What this task involves: The line containing "R24: none -> 470 (DGND, N35)" marks the end: write out exactly every line from the first line of the data below through that line, and only those.

═════ Given records ═════

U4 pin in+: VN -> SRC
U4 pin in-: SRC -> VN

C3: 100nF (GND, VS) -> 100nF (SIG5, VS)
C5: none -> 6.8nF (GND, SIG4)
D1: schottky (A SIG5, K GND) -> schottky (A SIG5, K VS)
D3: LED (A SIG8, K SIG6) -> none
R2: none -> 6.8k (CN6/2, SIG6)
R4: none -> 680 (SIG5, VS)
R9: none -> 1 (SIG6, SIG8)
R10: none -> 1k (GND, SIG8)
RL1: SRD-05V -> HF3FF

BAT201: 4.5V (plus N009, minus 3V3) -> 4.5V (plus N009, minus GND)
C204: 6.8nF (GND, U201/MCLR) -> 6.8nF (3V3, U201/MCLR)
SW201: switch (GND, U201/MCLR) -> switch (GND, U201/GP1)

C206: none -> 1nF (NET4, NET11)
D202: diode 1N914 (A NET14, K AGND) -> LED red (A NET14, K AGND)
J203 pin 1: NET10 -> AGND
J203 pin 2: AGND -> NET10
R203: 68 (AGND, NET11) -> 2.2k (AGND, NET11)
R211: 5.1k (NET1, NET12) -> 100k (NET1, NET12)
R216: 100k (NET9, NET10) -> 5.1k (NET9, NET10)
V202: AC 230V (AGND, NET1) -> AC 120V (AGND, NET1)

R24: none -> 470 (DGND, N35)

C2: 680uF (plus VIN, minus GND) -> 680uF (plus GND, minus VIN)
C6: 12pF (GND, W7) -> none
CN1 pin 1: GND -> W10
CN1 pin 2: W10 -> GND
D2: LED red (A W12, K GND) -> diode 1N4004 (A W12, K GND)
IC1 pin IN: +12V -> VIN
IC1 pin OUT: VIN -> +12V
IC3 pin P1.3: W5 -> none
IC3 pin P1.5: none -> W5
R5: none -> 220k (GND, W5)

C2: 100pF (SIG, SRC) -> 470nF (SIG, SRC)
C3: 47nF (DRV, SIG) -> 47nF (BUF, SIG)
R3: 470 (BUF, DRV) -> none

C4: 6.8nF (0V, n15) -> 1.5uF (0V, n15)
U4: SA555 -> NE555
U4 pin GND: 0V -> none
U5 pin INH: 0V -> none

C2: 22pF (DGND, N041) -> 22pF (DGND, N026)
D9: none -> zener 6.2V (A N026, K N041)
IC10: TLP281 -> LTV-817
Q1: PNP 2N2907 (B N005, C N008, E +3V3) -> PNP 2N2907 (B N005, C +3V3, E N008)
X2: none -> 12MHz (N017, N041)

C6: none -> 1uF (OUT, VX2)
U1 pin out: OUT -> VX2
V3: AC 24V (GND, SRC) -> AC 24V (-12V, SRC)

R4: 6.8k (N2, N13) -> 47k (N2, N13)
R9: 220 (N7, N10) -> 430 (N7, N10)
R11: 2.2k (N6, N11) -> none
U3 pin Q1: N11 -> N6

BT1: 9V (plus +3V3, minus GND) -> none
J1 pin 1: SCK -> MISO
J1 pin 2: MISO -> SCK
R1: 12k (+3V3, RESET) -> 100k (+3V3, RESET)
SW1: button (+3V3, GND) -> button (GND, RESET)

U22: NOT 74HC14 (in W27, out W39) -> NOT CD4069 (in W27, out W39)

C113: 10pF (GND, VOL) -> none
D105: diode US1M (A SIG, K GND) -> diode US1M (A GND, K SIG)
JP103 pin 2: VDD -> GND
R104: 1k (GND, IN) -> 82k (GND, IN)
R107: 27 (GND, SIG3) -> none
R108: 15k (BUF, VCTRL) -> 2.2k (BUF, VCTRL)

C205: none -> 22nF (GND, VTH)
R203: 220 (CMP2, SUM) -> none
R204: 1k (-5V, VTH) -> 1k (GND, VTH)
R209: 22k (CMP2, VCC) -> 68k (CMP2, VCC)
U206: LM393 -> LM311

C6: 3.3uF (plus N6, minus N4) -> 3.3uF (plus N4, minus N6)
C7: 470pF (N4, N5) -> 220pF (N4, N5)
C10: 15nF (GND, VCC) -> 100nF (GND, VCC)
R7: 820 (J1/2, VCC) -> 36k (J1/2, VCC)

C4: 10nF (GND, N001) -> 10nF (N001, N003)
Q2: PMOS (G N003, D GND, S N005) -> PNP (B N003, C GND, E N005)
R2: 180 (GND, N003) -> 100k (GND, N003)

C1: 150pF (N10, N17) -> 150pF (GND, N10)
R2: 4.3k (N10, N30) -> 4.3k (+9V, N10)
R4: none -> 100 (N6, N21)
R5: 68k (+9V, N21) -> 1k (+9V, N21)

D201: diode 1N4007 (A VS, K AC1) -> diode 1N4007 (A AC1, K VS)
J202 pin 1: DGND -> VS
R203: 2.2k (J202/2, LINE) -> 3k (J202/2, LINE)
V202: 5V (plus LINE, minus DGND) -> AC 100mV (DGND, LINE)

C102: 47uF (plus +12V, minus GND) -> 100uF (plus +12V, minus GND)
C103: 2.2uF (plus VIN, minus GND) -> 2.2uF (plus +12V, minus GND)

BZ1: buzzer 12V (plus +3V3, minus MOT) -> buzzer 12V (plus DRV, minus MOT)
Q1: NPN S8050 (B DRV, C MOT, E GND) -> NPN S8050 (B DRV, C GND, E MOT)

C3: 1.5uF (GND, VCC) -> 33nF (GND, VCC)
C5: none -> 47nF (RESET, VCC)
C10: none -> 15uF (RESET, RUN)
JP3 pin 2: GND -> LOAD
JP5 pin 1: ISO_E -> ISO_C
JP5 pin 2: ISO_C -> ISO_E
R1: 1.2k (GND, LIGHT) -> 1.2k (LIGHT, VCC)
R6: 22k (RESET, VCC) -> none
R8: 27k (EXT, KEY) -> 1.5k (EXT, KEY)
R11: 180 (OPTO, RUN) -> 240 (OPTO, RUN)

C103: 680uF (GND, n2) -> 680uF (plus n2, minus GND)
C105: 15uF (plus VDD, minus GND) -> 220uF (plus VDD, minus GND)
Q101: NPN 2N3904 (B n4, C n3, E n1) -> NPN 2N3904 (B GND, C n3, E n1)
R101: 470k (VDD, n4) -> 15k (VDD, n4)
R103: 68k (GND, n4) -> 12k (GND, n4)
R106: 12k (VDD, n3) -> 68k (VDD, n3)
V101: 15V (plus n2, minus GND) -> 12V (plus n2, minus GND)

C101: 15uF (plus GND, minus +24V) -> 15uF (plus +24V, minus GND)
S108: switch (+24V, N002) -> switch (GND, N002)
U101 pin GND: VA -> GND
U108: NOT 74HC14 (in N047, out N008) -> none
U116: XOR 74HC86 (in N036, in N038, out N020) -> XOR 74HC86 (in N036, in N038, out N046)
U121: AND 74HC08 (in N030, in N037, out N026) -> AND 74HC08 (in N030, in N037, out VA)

═════

Result for this task:
U4 pin in+: VN -> SRC
U4 pin in-: SRC -> VN

C3: 100nF (GND, VS) -> 100nF (SIG5, VS)
C5: none -> 6.8nF (GND, SIG4)
D1: schottky (A SIG5, K GND) -> schottky (A SIG5, K VS)
D3: LED (A SIG8, K SIG6) -> none
R2: none -> 6.8k (CN6/2, SIG6)
R4: none -> 680 (SIG5, VS)
R9: none -> 1 (SIG6, SIG8)
R10: none -> 1k (GND, SIG8)
RL1: SRD-05V -> HF3FF

BAT201: 4.5V (plus N009, minus 3V3) -> 4.5V (plus N009, minus GND)
C204: 6.8nF (GND, U201/MCLR) -> 6.8nF (3V3, U201/MCLR)
SW201: switch (GND, U201/MCLR) -> switch (GND, U201/GP1)

C206: none -> 1nF (NET4, NET11)
D202: diode 1N914 (A NET14, K AGND) -> LED red (A NET14, K AGND)
J203 pin 1: NET10 -> AGND
J203 pin 2: AGND -> NET10
R203: 68 (AGND, NET11) -> 2.2k (AGND, NET11)
R211: 5.1k (NET1, NET12) -> 100k (NET1, NET12)
R216: 100k (NET9, NET10) -> 5.1k (NET9, NET10)
V202: AC 230V (AGND, NET1) -> AC 120V (AGND, NET1)

R24: none -> 470 (DGND, N35)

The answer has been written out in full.